PROBLEM TO WORK ON
Rewrite the material below, swapping every "black vodka" for "dark bottle" and keeping everything else the same; leave out the pictures.

=====

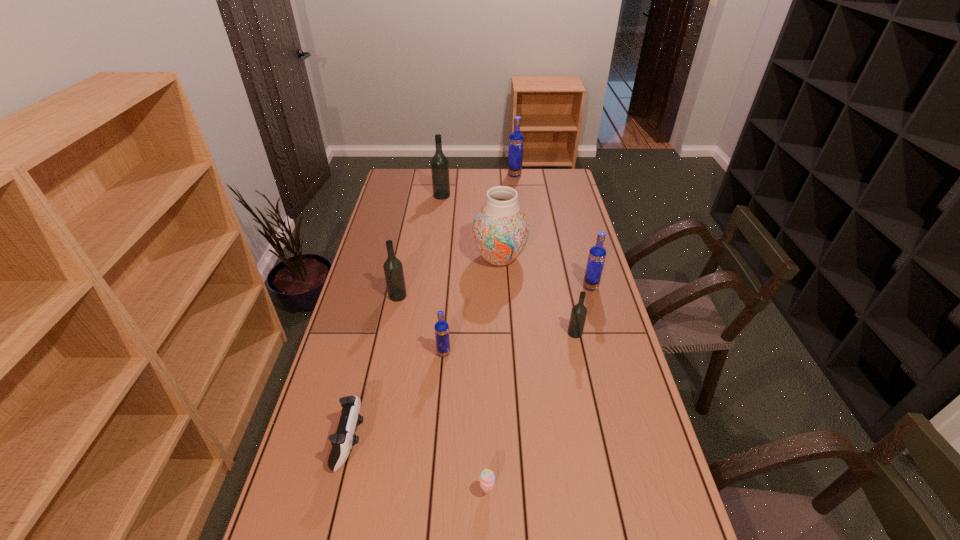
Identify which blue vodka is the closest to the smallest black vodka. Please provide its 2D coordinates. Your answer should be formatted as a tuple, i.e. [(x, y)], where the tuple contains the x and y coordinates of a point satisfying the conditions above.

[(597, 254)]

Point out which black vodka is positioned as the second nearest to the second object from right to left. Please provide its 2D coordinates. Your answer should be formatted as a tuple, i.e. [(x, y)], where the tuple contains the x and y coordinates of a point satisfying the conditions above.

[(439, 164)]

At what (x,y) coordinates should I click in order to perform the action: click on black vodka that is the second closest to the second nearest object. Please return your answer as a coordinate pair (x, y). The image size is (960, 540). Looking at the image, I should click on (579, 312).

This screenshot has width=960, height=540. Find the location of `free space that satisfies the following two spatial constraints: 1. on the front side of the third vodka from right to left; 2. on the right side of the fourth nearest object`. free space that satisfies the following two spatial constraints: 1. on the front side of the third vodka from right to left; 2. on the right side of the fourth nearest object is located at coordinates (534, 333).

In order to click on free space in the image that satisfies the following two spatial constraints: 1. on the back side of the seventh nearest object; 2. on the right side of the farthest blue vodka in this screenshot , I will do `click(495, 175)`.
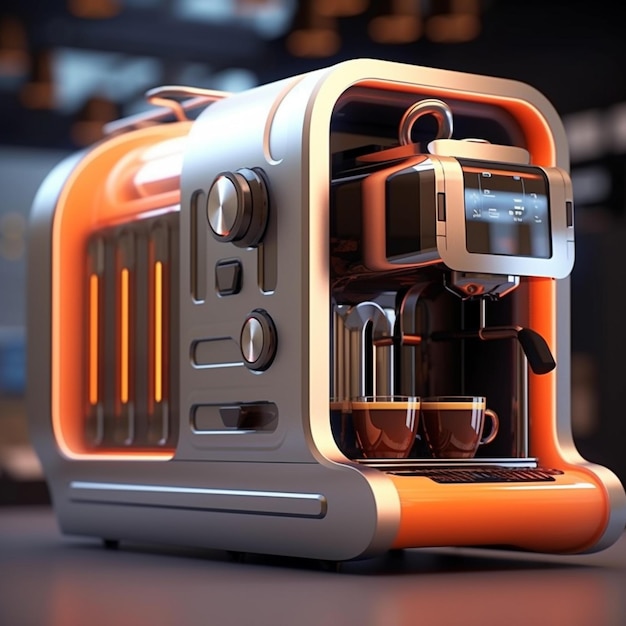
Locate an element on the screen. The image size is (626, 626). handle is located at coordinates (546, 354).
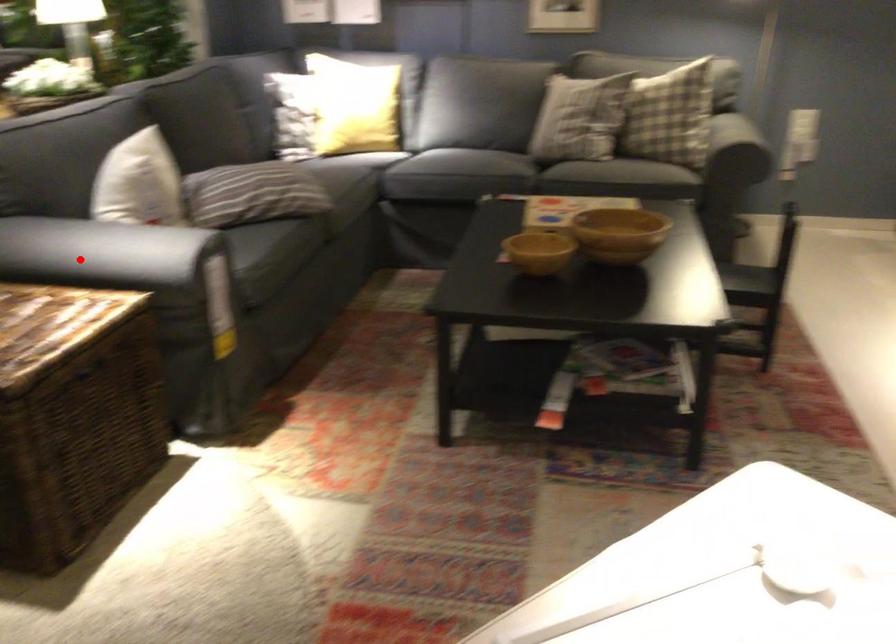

=====

TASK RESULT
Identify which blue vodka is the closest to the smallest dark bottle. Please provide its 2D coordinates. Your answer should be formatted as a tuple, i.e. [(x, y)], where the tuple contains the x and y coordinates of a point satisfying the conditions above.

[(597, 254)]

Point out which dark bottle is positioned as the second nearest to the second object from right to left. Please provide its 2D coordinates. Your answer should be formatted as a tuple, i.e. [(x, y)], where the tuple contains the x and y coordinates of a point satisfying the conditions above.

[(439, 164)]

At what (x,y) coordinates should I click in order to perform the action: click on dark bottle that is the second closest to the second nearest object. Please return your answer as a coordinate pair (x, y). The image size is (960, 540). Looking at the image, I should click on (579, 312).

This screenshot has width=960, height=540. Find the location of `free space that satisfies the following two spatial constraints: 1. on the front side of the third vodka from right to left; 2. on the right side of the fourth nearest object`. free space that satisfies the following two spatial constraints: 1. on the front side of the third vodka from right to left; 2. on the right side of the fourth nearest object is located at coordinates (534, 333).

In order to click on free space in the image that satisfies the following two spatial constraints: 1. on the back side of the seventh nearest object; 2. on the right side of the farthest blue vodka in this screenshot , I will do `click(495, 175)`.
Locate an element on the screen. The image size is (626, 626). handle is located at coordinates (546, 354).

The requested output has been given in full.